> [To do] Copy each line of the records that includes "DGND".

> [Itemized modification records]
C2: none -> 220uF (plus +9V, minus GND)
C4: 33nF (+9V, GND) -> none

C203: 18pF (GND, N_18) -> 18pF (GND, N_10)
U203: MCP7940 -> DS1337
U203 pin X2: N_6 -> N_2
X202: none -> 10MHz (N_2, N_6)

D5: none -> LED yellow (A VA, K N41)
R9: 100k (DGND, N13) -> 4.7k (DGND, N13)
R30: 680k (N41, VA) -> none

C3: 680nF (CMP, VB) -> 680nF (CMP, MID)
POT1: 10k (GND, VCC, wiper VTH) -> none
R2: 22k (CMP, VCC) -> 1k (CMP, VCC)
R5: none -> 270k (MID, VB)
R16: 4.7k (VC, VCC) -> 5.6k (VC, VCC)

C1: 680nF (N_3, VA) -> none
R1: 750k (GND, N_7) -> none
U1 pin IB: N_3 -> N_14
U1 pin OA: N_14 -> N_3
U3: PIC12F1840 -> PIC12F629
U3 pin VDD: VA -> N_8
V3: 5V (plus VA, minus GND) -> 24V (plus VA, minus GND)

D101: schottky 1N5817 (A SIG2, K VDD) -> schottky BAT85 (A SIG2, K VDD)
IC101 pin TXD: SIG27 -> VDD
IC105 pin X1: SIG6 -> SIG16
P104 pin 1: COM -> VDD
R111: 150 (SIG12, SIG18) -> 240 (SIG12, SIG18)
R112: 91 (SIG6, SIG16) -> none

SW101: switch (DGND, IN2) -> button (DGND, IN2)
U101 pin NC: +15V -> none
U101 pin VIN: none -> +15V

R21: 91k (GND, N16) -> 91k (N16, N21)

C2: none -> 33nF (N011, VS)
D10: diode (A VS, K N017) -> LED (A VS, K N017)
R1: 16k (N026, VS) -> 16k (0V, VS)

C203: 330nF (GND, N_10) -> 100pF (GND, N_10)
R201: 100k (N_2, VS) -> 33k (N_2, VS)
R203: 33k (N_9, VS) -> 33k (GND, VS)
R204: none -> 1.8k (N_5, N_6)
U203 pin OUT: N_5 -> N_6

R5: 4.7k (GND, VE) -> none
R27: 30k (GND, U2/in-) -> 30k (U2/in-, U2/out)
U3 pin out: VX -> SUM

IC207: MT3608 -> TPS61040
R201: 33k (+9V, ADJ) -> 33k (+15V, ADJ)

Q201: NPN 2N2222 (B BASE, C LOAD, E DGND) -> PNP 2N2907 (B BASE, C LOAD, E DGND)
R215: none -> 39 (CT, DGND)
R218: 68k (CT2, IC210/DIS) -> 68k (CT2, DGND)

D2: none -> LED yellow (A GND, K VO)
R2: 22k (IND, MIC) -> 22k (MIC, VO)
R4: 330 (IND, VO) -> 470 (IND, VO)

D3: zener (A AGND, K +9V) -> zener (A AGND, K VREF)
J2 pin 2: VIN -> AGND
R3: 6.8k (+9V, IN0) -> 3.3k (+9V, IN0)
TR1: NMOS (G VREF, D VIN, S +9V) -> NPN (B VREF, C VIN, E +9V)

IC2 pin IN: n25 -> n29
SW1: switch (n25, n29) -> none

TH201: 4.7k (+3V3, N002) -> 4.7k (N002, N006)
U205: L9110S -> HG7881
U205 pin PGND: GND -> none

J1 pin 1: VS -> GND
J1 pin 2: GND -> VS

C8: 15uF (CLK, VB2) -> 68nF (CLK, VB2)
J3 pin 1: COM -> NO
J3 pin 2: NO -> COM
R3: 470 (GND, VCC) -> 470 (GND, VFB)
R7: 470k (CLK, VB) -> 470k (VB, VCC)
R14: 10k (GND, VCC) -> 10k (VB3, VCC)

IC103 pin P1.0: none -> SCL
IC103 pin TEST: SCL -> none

> [Exercise response]
R9: 100k (DGND, N13) -> 4.7k (DGND, N13)
SW101: switch (DGND, IN2) -> button (DGND, IN2)
Q201: NPN 2N2222 (B BASE, C LOAD, E DGND) -> PNP 2N2907 (B BASE, C LOAD, E DGND)
R215: none -> 39 (CT, DGND)
R218: 68k (CT2, IC210/DIS) -> 68k (CT2, DGND)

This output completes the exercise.